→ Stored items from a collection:

>>

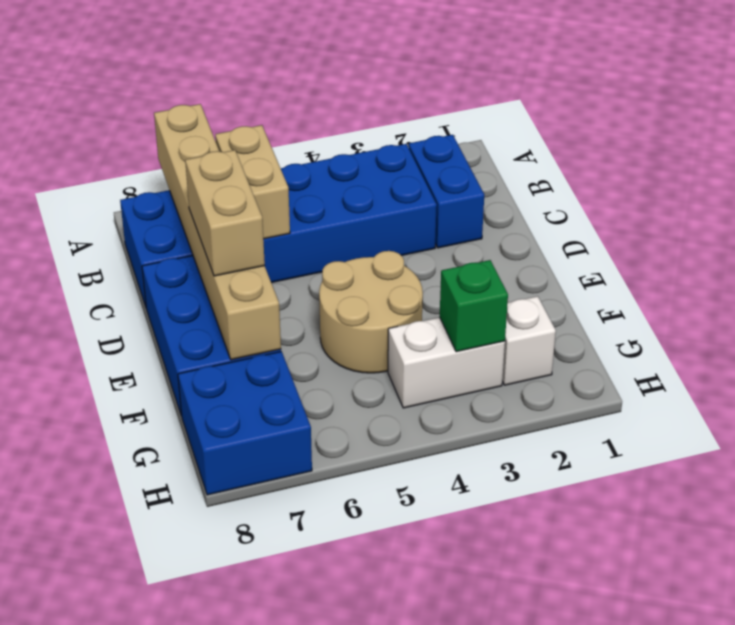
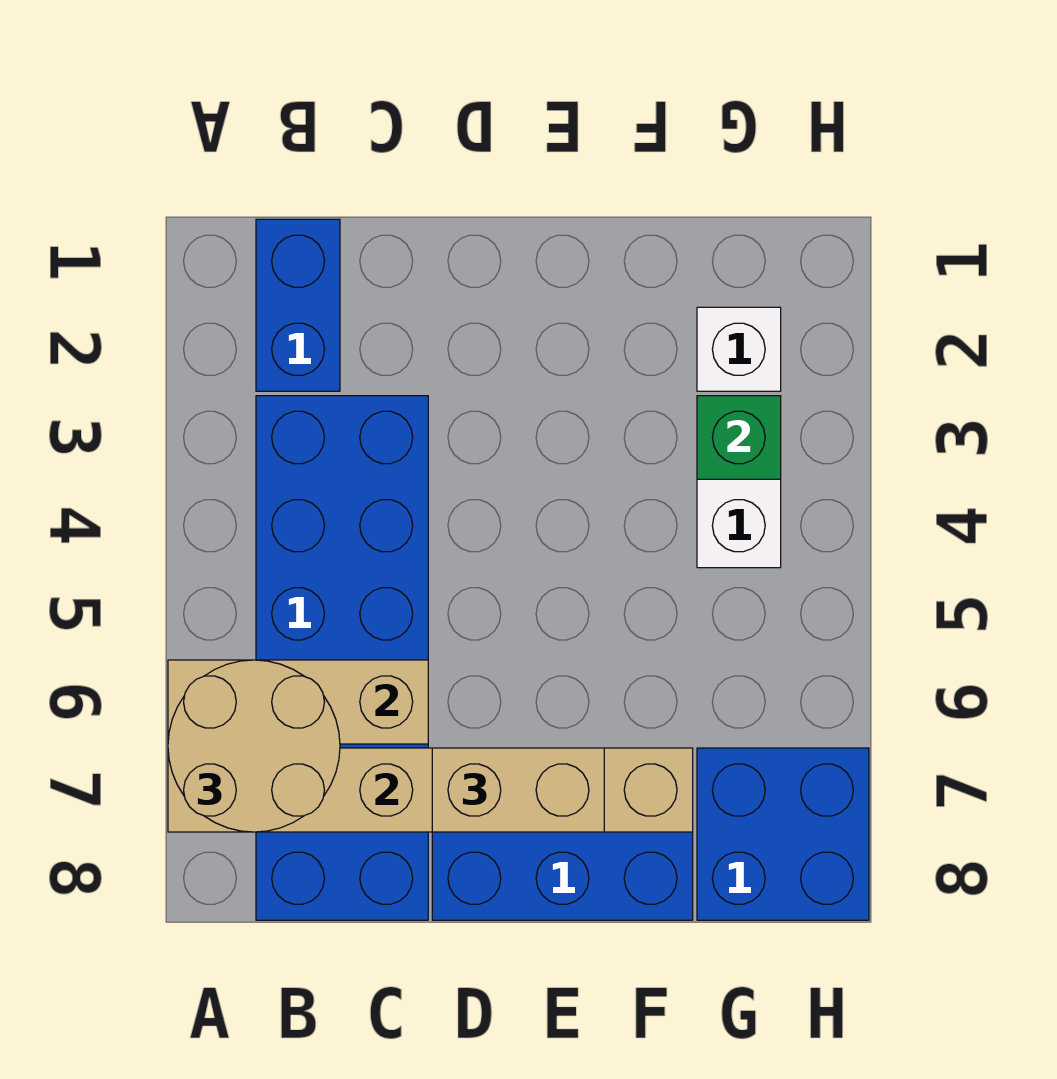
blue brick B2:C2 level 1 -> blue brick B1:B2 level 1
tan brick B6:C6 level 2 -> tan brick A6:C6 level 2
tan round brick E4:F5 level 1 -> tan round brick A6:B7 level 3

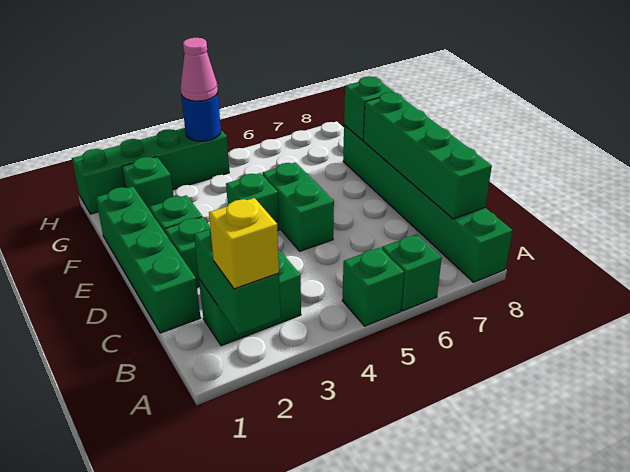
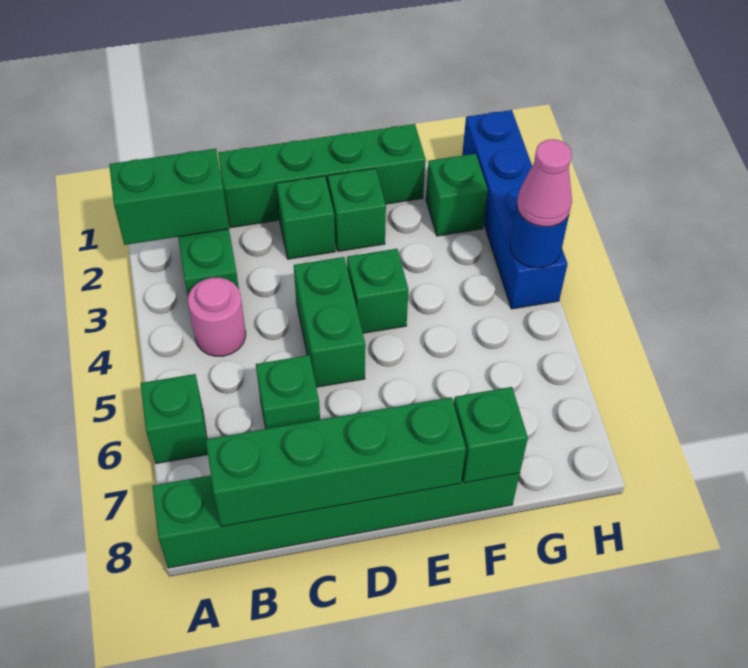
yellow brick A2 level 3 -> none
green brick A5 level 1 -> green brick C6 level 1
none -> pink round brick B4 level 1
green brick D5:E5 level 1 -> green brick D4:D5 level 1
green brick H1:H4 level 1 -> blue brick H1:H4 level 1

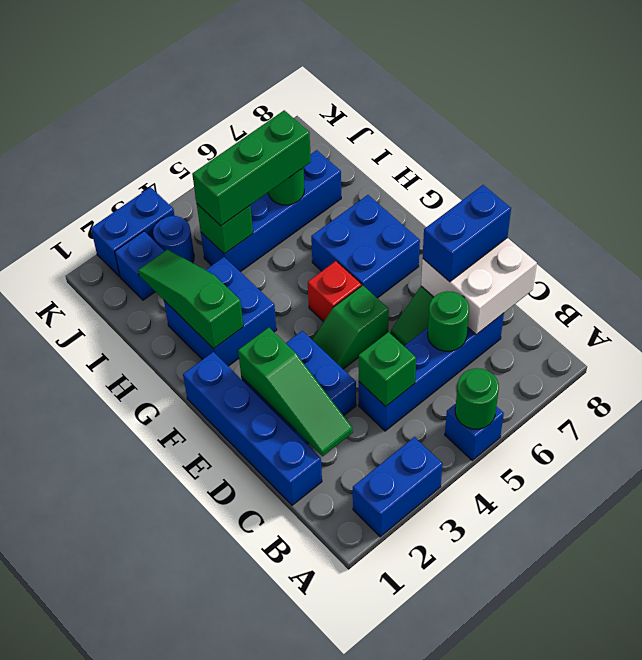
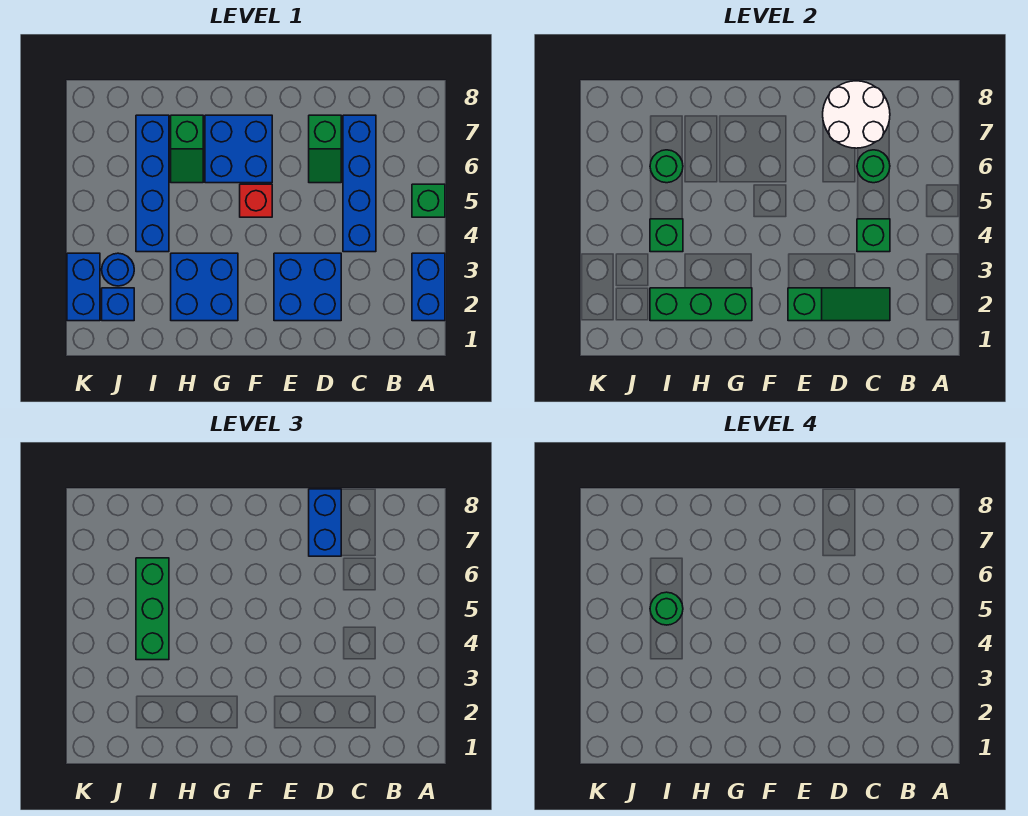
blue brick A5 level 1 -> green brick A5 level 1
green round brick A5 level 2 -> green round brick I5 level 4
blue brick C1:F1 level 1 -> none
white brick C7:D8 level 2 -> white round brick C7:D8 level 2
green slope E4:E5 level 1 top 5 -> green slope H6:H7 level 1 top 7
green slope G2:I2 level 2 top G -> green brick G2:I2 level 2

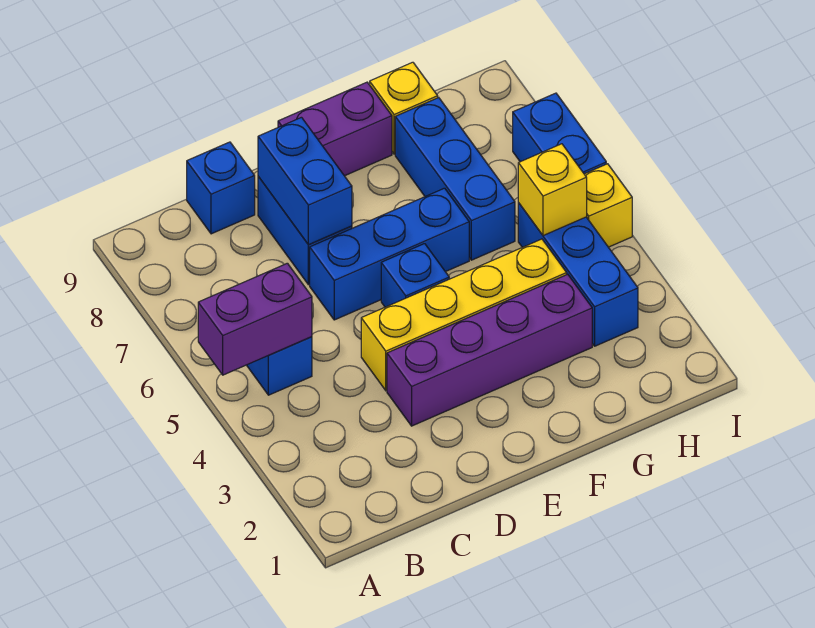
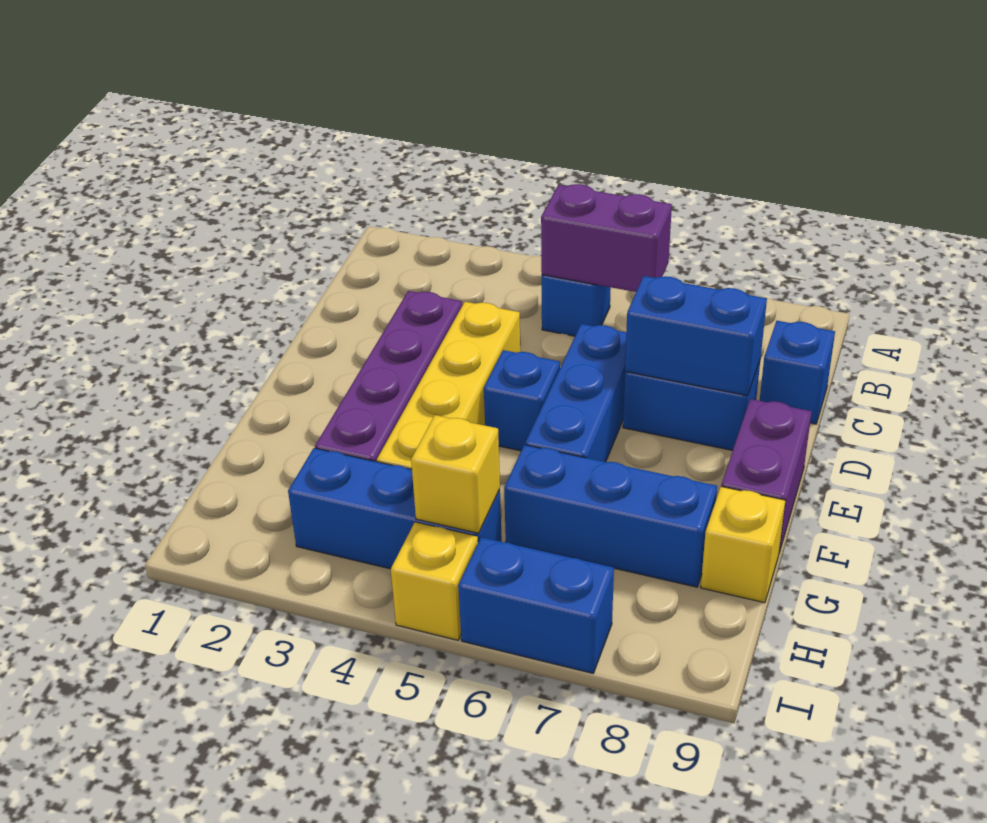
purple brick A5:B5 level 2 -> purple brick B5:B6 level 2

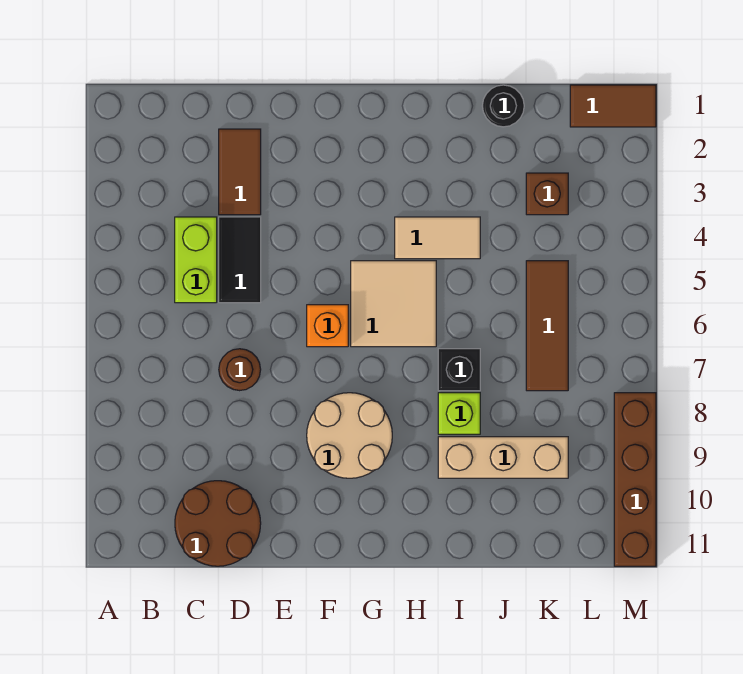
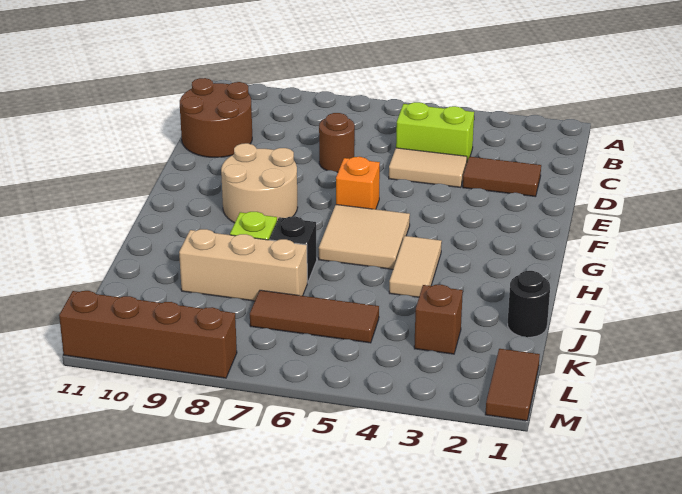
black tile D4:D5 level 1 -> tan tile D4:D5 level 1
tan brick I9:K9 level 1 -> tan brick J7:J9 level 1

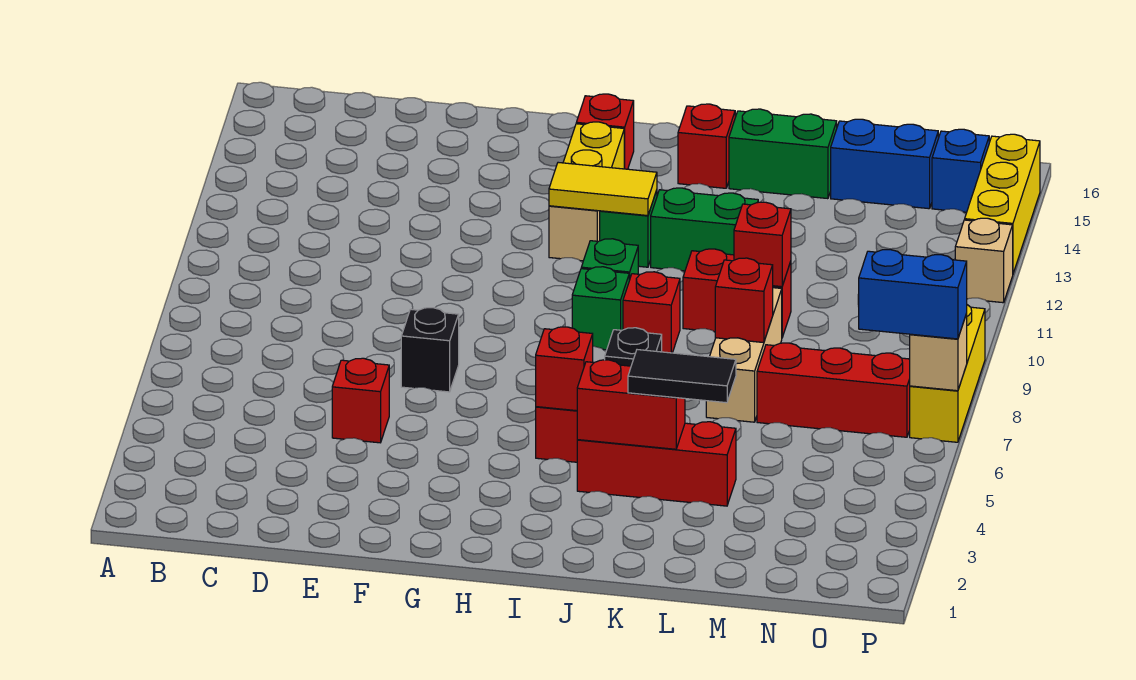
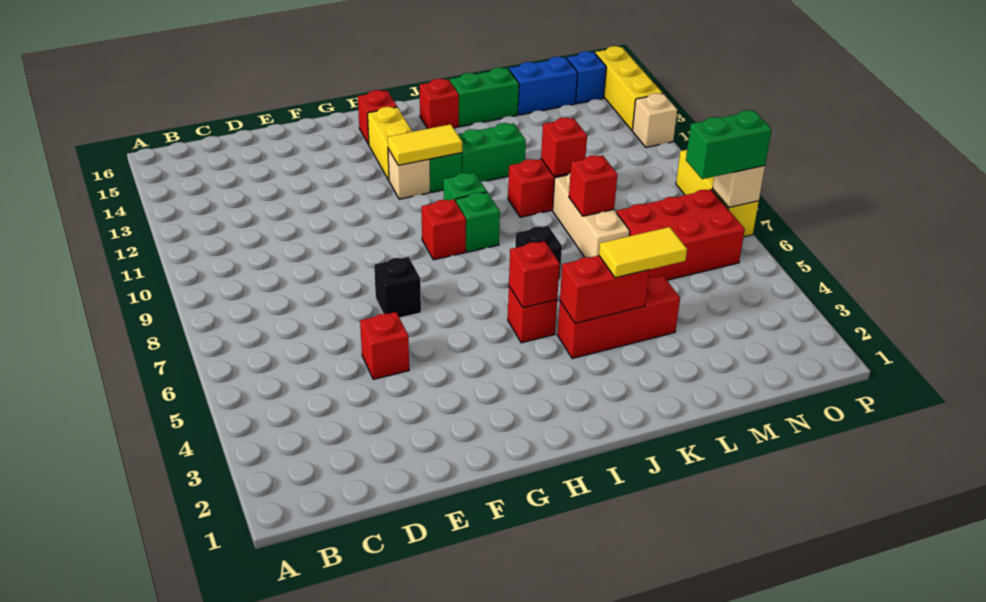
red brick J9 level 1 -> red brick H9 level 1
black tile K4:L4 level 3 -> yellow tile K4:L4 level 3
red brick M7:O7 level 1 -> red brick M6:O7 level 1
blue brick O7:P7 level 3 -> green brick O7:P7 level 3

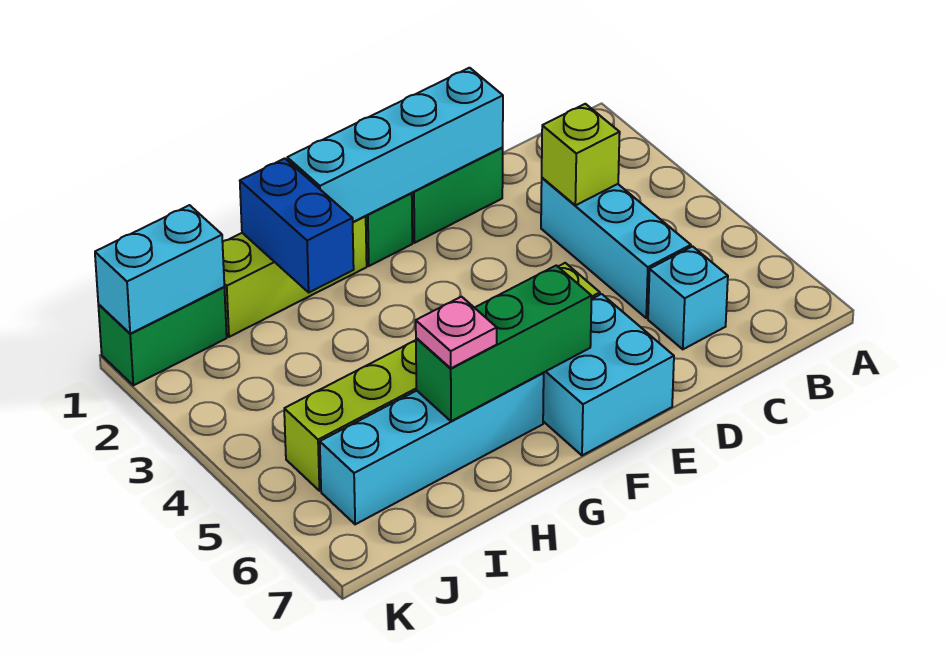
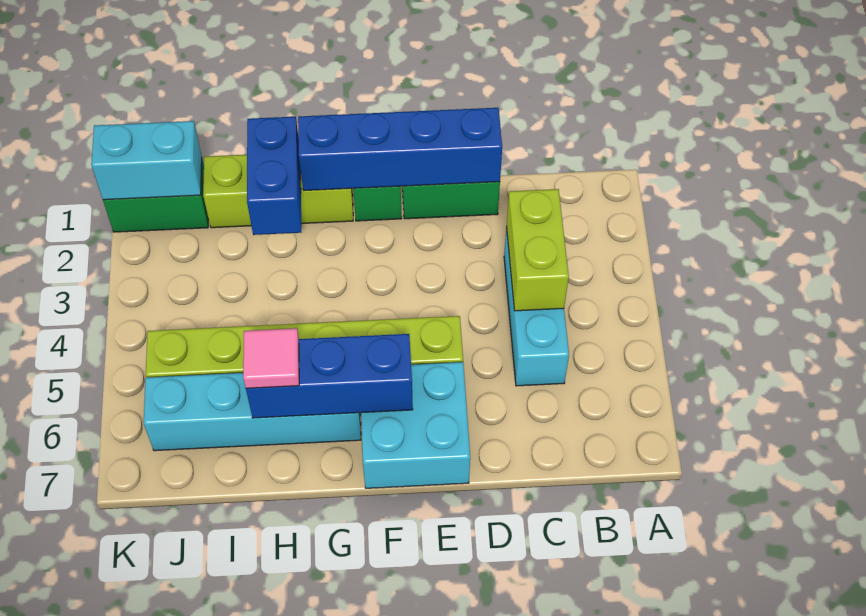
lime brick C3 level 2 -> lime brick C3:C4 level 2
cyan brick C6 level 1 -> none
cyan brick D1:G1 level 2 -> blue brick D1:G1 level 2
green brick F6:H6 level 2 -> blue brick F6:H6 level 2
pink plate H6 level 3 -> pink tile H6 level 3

<<

→ What the exercise asks: Every entry above is to be printed again exactly, pictures omitted.

→ Solution to this task:
blue brick B2:C2 level 1 -> blue brick B1:B2 level 1
tan brick B6:C6 level 2 -> tan brick A6:C6 level 2
tan round brick E4:F5 level 1 -> tan round brick A6:B7 level 3

yellow brick A2 level 3 -> none
green brick A5 level 1 -> green brick C6 level 1
none -> pink round brick B4 level 1
green brick D5:E5 level 1 -> green brick D4:D5 level 1
green brick H1:H4 level 1 -> blue brick H1:H4 level 1

blue brick A5 level 1 -> green brick A5 level 1
green round brick A5 level 2 -> green round brick I5 level 4
blue brick C1:F1 level 1 -> none
white brick C7:D8 level 2 -> white round brick C7:D8 level 2
green slope E4:E5 level 1 top 5 -> green slope H6:H7 level 1 top 7
green slope G2:I2 level 2 top G -> green brick G2:I2 level 2

purple brick A5:B5 level 2 -> purple brick B5:B6 level 2

black tile D4:D5 level 1 -> tan tile D4:D5 level 1
tan brick I9:K9 level 1 -> tan brick J7:J9 level 1

red brick J9 level 1 -> red brick H9 level 1
black tile K4:L4 level 3 -> yellow tile K4:L4 level 3
red brick M7:O7 level 1 -> red brick M6:O7 level 1
blue brick O7:P7 level 3 -> green brick O7:P7 level 3

lime brick C3 level 2 -> lime brick C3:C4 level 2
cyan brick C6 level 1 -> none
cyan brick D1:G1 level 2 -> blue brick D1:G1 level 2
green brick F6:H6 level 2 -> blue brick F6:H6 level 2
pink plate H6 level 3 -> pink tile H6 level 3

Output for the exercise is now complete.